THE PROBLEM » Below are the entries; count how many lines contain the word "none" and reply with that number alone.

[Edit tracking data]
• • • • •

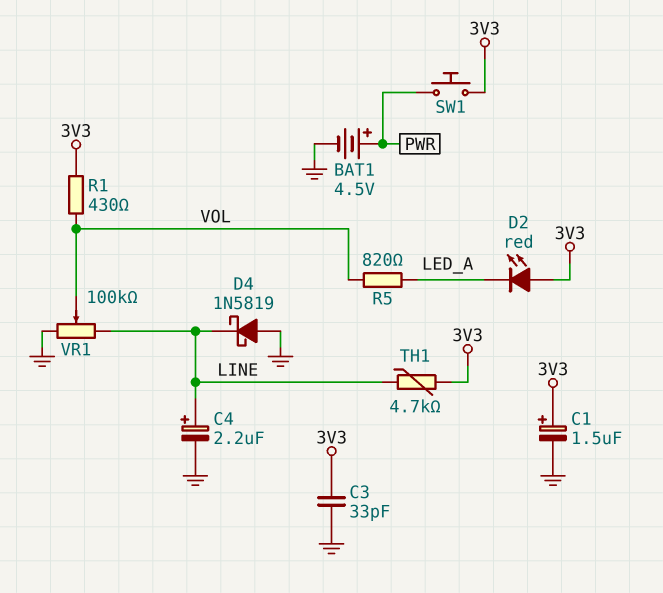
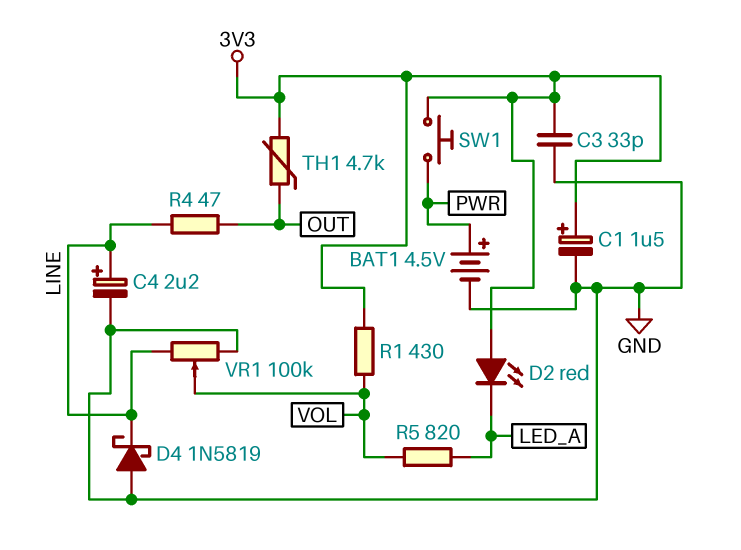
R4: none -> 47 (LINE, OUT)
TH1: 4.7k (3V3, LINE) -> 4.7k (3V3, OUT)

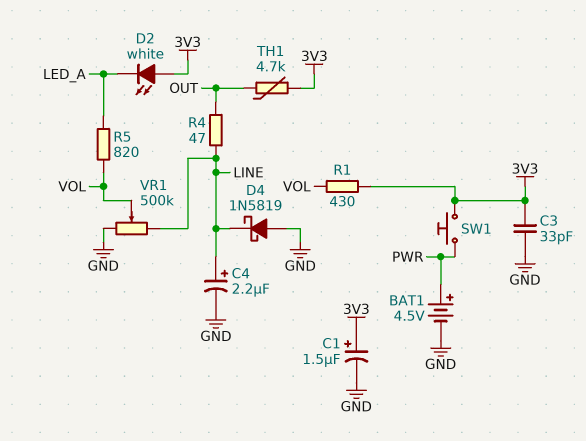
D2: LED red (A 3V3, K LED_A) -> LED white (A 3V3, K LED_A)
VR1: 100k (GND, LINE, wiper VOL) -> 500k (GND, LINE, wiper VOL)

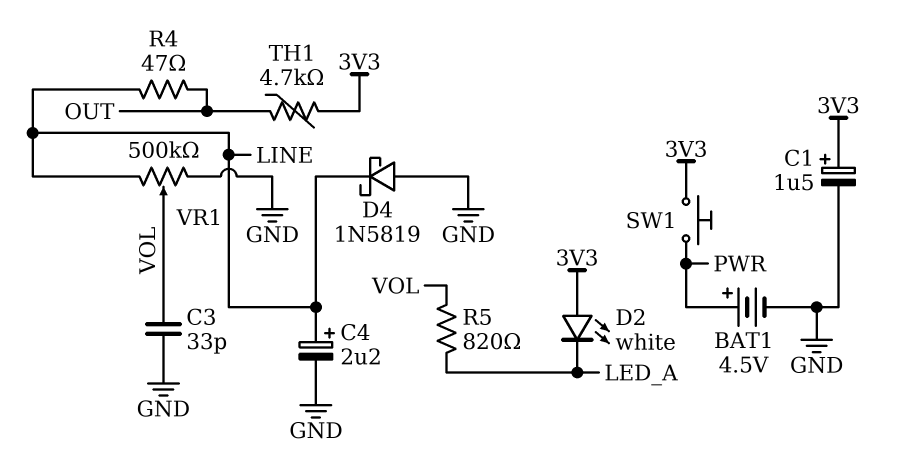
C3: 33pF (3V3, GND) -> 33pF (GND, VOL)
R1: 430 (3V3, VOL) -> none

• • • • •

RESULT » 2